• DATASET RECORDS:
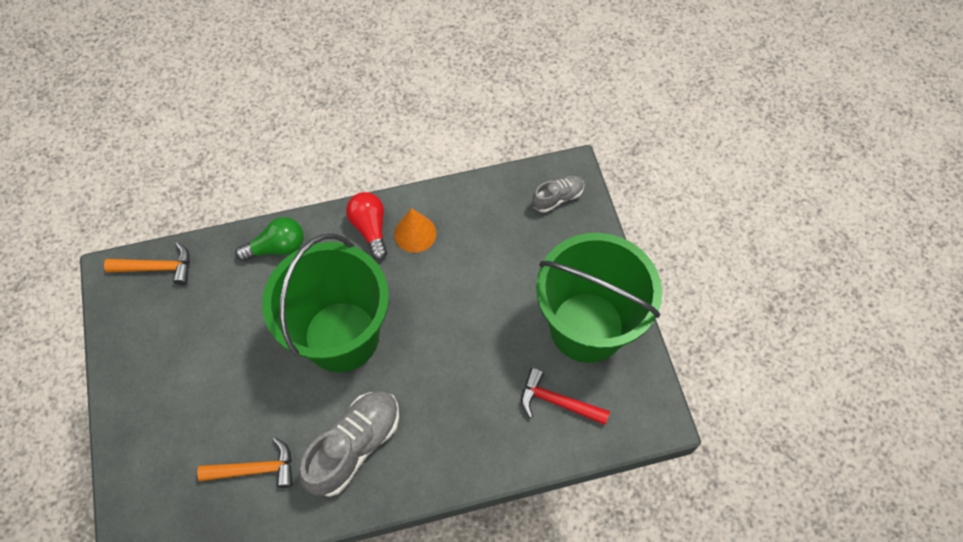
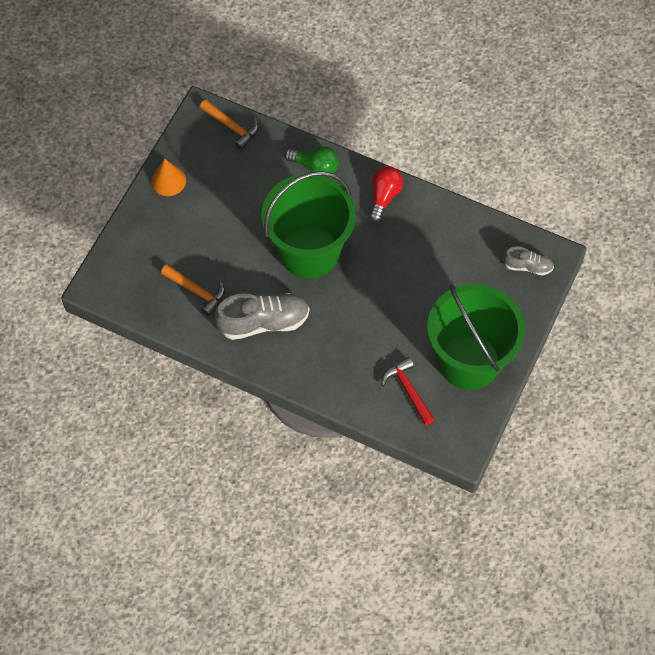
camera: 40 degrees right, 0 degrees up
(415, 233) = (410, 221): orange cone -> orange cone (168, 181)

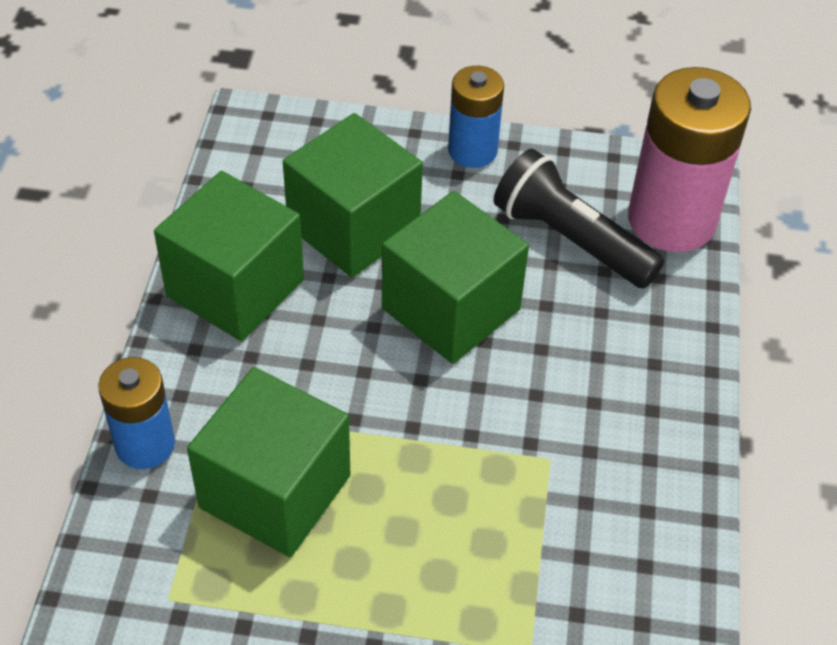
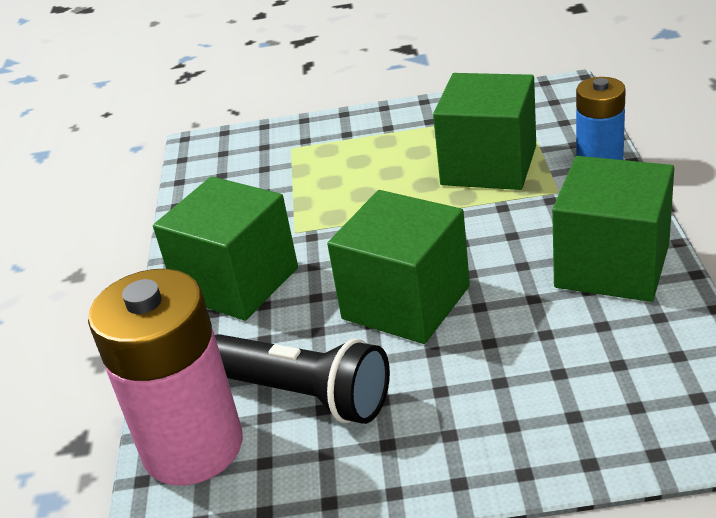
camera: 175 degrees right, 15 degrees down
(353, 228) = (534, 344): green cube -> green cube (237, 282)
(472, 151) = (442, 467): blue battery -> none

• EXERCISE DETAILS: For the string "right", return every line of the data where it appears.

• RESPONSE TO THIS TASK:
camera: 40 degrees right, 0 degrees up
camera: 175 degrees right, 15 degrees down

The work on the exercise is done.